*Exercise details*.
Reproduce the material below word for word, from its first line through the line that holds "yellow triangle: moved 3 px left", both included.

*Working data*.

= = =

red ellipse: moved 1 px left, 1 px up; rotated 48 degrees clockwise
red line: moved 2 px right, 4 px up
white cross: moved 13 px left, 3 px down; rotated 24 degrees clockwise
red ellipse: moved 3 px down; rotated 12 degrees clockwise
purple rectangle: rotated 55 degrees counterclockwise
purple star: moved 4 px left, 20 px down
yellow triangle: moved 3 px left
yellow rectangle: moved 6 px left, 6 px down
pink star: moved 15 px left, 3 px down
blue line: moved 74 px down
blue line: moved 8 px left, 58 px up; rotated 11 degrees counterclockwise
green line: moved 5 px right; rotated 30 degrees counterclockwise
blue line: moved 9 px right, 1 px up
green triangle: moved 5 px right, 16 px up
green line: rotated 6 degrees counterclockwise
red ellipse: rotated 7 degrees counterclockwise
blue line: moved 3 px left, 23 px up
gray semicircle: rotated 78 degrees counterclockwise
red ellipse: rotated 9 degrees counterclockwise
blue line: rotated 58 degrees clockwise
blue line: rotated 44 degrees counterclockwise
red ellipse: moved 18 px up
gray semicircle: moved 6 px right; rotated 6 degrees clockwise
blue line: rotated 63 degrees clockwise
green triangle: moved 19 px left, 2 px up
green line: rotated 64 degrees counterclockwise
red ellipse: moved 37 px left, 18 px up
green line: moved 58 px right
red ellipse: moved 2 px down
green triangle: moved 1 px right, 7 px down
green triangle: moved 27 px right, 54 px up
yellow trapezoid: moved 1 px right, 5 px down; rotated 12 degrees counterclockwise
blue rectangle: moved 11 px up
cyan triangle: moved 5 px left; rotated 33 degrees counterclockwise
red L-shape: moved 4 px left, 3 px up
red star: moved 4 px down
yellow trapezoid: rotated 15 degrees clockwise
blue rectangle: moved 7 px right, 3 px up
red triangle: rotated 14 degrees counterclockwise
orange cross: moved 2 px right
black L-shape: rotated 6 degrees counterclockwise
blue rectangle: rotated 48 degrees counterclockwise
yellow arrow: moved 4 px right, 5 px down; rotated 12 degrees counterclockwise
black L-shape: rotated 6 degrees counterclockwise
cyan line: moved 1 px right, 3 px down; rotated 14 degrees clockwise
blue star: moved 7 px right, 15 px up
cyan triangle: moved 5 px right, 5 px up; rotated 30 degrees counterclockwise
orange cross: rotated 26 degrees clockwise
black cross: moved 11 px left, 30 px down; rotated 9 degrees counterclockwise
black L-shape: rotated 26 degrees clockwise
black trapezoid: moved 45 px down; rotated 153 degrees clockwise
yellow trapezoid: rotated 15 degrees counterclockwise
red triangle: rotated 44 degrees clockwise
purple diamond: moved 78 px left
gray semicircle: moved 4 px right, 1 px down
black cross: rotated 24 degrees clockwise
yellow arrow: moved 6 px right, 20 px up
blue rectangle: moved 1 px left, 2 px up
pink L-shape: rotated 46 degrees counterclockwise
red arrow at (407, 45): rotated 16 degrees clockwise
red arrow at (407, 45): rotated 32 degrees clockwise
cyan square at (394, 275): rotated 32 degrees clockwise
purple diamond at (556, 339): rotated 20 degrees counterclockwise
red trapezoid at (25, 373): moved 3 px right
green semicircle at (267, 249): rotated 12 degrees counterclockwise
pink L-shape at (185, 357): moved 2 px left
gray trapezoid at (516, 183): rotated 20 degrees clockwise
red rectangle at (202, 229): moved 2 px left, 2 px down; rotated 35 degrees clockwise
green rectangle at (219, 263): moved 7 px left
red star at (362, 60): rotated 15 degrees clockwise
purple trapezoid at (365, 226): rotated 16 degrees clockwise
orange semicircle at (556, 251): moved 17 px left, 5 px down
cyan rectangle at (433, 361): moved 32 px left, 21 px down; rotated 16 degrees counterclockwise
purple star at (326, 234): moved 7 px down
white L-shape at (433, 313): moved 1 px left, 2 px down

= = =

*Answer to the exercise*.
red ellipse: moved 1 px left, 1 px up; rotated 48 degrees clockwise
red line: moved 2 px right, 4 px up
white cross: moved 13 px left, 3 px down; rotated 24 degrees clockwise
red ellipse: moved 3 px down; rotated 12 degrees clockwise
purple rectangle: rotated 55 degrees counterclockwise
purple star: moved 4 px left, 20 px down
yellow triangle: moved 3 px left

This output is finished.